◆ **Directions**: From the line containing "R12: 270 (+12V, CV) -> none" through the last line of the entries below, print each line exactly. Pictures stay out.

◆ **Data**:
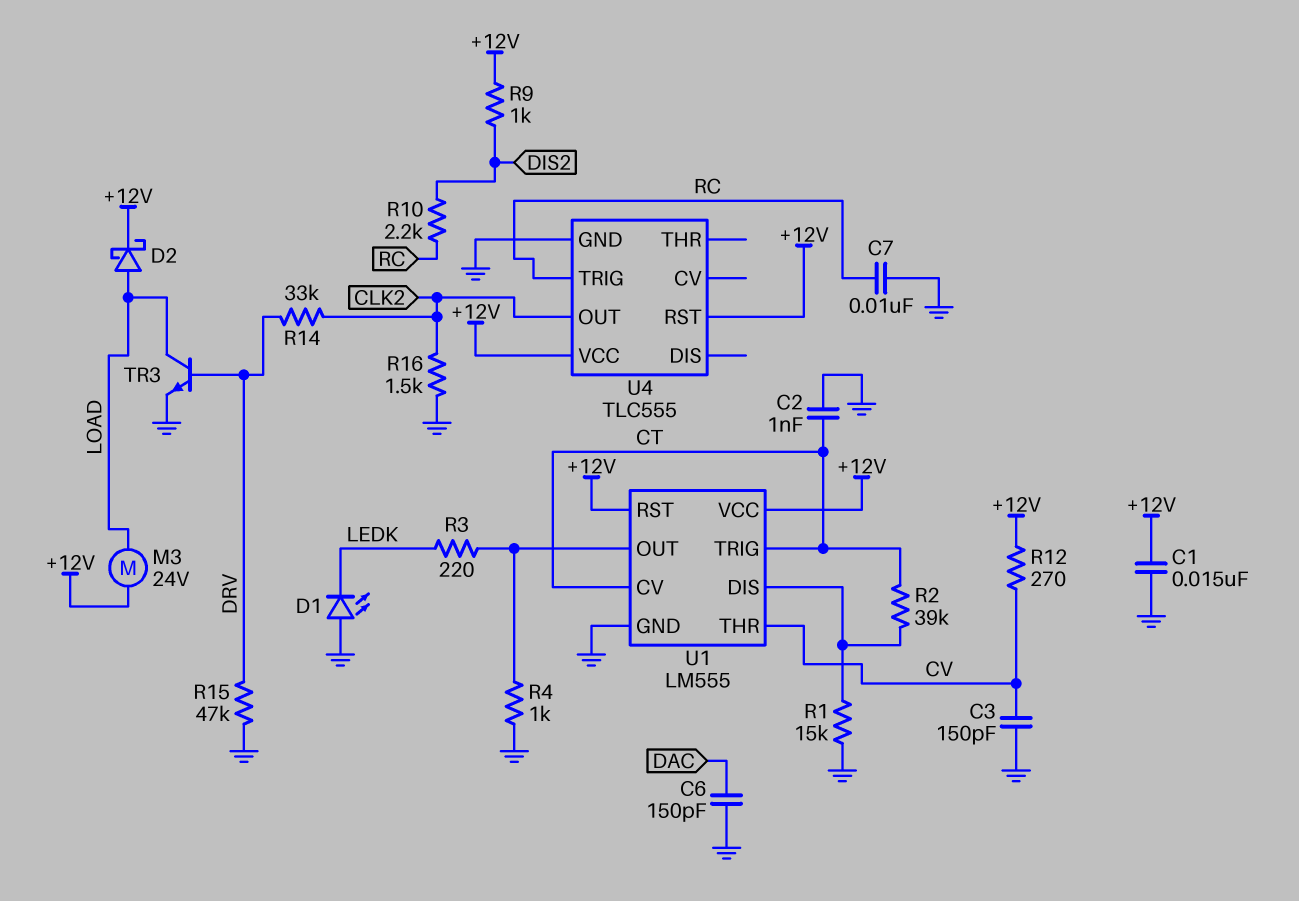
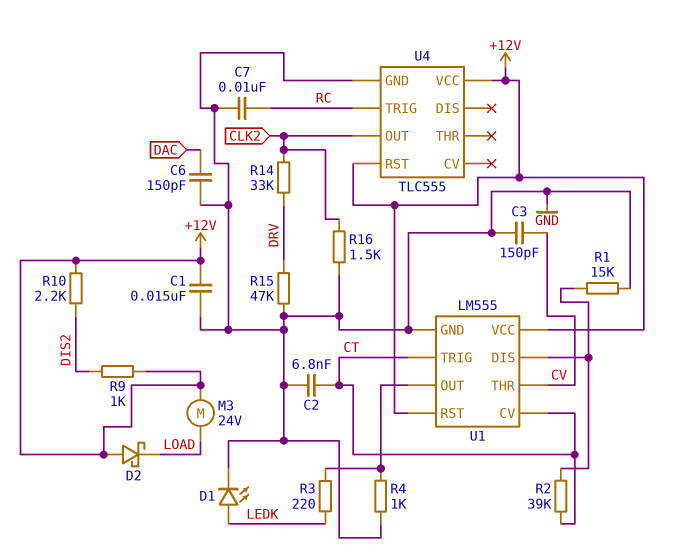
C2: 1nF (CT, GND) -> 6.8nF (CT, GND)
D1: LED (A GND, K LEDK) -> LED (A LEDK, K GND)
D2: schottky (A LOAD, K +12V) -> schottky (A +12V, K LOAD)
R10: 2.2k (DIS2, RC) -> 2.2k (+12V, DIS2)
R12: 270 (+12V, CV) -> none
TR3: NPN (B DRV, C LOAD, E GND) -> none

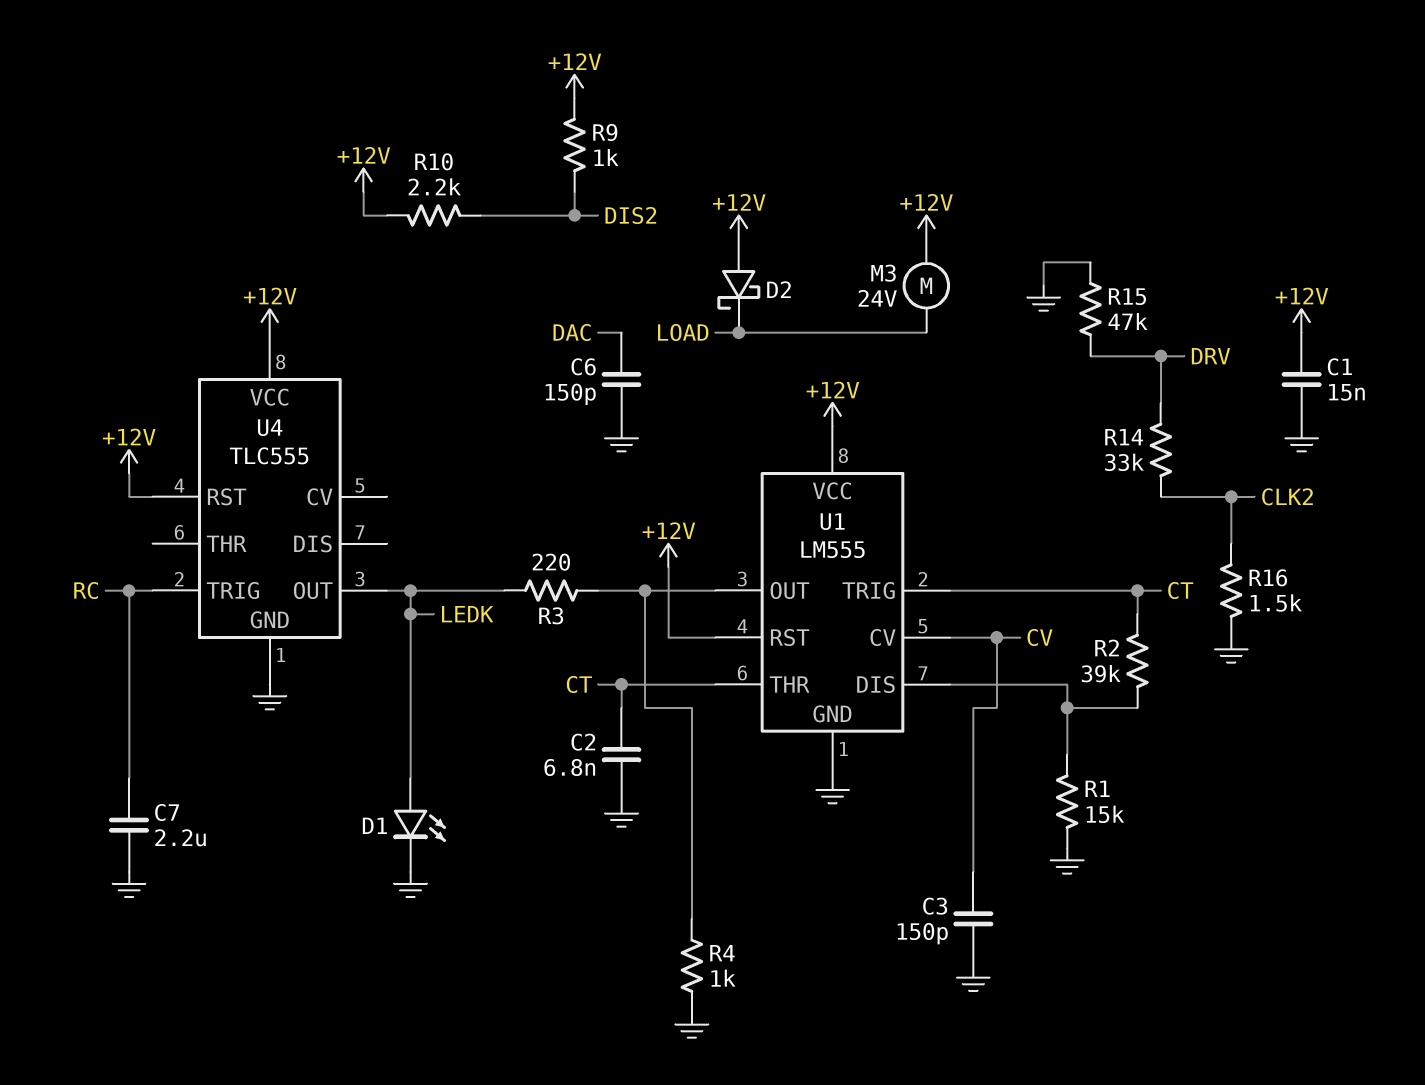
C7: 10nF (GND, RC) -> 2.2uF (GND, RC)
U1 pin CV: CT -> CV
U1 pin THR: CV -> CT
U4 pin OUT: CLK2 -> LEDK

◆ **Solution**:
R12: 270 (+12V, CV) -> none
TR3: NPN (B DRV, C LOAD, E GND) -> none

C7: 10nF (GND, RC) -> 2.2uF (GND, RC)
U1 pin CV: CT -> CV
U1 pin THR: CV -> CT
U4 pin OUT: CLK2 -> LEDK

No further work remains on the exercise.